**RECORDED DATA**
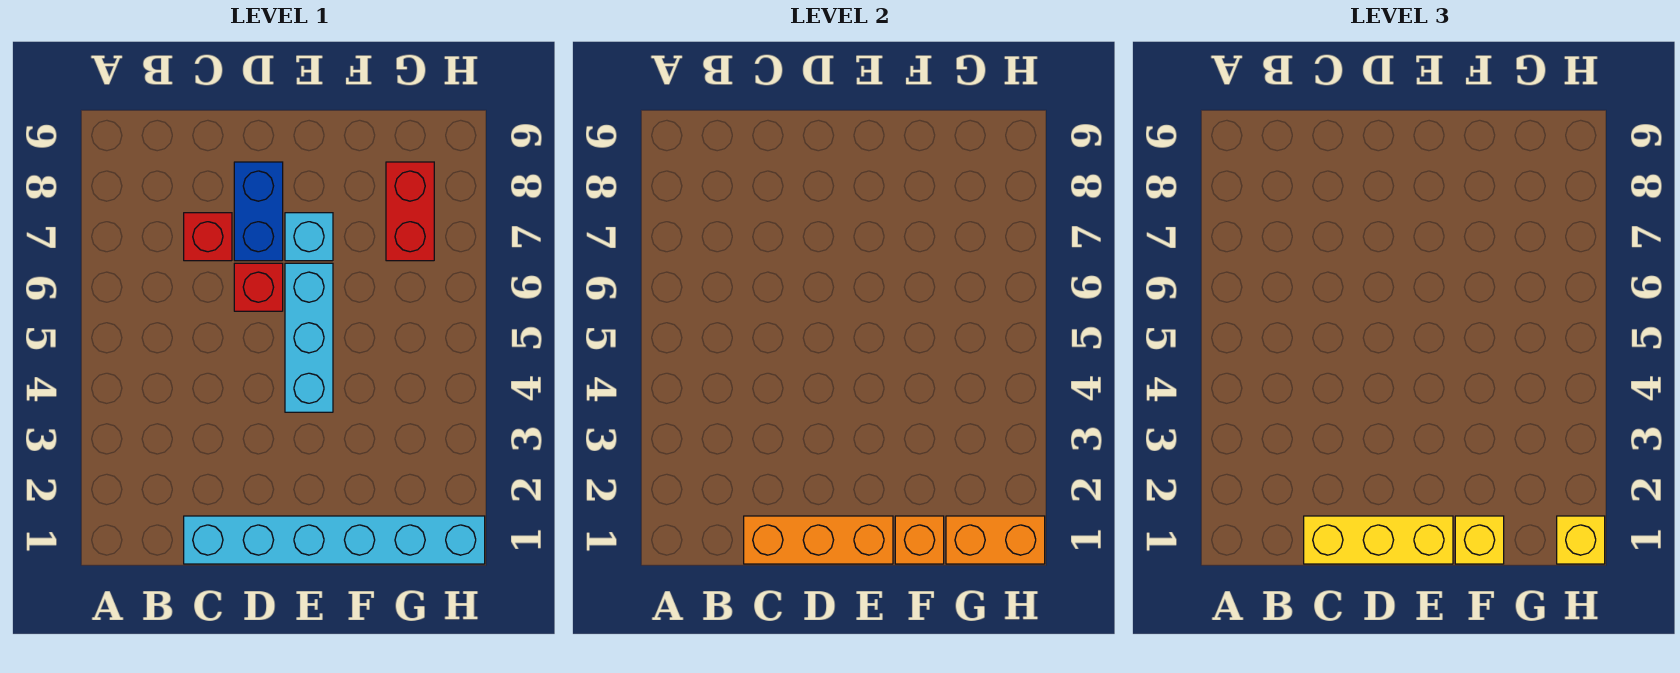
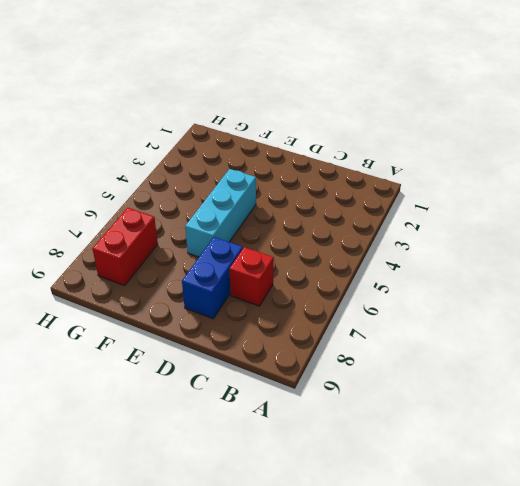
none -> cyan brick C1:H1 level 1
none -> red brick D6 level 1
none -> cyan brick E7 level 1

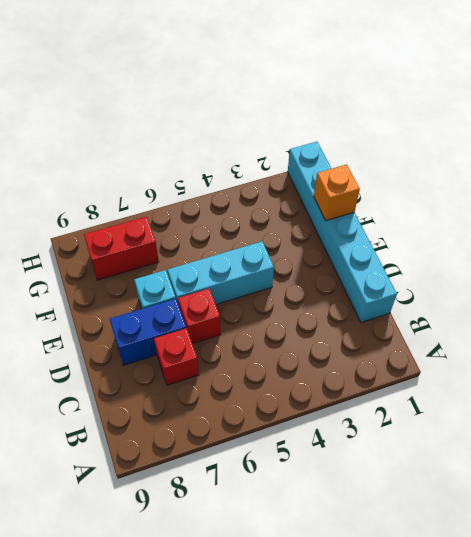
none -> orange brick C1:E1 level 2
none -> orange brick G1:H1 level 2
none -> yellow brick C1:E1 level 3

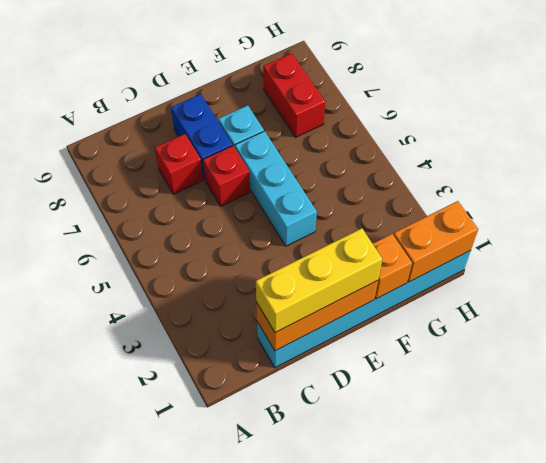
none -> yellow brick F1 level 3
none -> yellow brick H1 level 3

**TASK INSTRUCTIONS**
Keep the pictures out while you retype all of the data above exactly as it appears.

**RESULT FOR THIS TASK**
none -> cyan brick C1:H1 level 1
none -> red brick D6 level 1
none -> cyan brick E7 level 1

none -> orange brick C1:E1 level 2
none -> orange brick G1:H1 level 2
none -> yellow brick C1:E1 level 3

none -> yellow brick F1 level 3
none -> yellow brick H1 level 3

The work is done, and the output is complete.